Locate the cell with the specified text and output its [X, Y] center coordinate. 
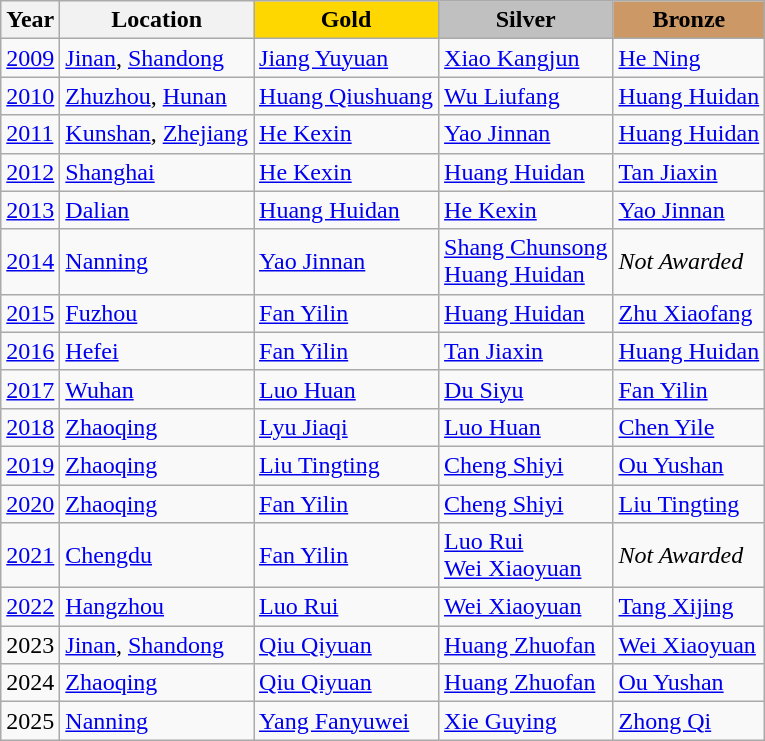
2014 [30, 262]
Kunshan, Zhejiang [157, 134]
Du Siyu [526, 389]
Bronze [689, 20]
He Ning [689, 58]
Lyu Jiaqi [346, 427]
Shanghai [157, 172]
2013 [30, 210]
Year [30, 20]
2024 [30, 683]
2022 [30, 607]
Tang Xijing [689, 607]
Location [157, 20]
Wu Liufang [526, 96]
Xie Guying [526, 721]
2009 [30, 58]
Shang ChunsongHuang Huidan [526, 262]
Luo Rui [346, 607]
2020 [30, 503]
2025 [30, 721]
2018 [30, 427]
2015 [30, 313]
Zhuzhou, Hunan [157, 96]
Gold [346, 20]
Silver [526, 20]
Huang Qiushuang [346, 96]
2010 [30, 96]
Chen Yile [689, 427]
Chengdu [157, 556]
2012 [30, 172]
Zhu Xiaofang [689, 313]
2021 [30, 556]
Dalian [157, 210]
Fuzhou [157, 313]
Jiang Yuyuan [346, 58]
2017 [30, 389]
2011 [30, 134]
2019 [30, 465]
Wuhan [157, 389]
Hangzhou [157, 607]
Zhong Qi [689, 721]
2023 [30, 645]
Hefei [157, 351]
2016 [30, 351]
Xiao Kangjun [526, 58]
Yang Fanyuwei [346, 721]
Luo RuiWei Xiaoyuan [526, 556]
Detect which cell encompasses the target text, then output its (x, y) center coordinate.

----------

Rewrite the part of the data that opens with the line containing "2014 [30, 262]" and closes with the line containing "2012 [30, 172]". Put "Third Place" in place of "Bronze" and leave everything else the same.

Solution:
2014 [30, 262]
Kunshan, Zhejiang [157, 134]
Du Siyu [526, 389]
Third Place [689, 20]
He Ning [689, 58]
Lyu Jiaqi [346, 427]
Shanghai [157, 172]
2013 [30, 210]
Year [30, 20]
2024 [30, 683]
2022 [30, 607]
Tang Xijing [689, 607]
Location [157, 20]
Wu Liufang [526, 96]
Xie Guying [526, 721]
2009 [30, 58]
Shang ChunsongHuang Huidan [526, 262]
Luo Rui [346, 607]
2020 [30, 503]
2025 [30, 721]
2018 [30, 427]
2015 [30, 313]
Zhuzhou, Hunan [157, 96]
Gold [346, 20]
Silver [526, 20]
Huang Qiushuang [346, 96]
2010 [30, 96]
Chen Yile [689, 427]
Chengdu [157, 556]
2012 [30, 172]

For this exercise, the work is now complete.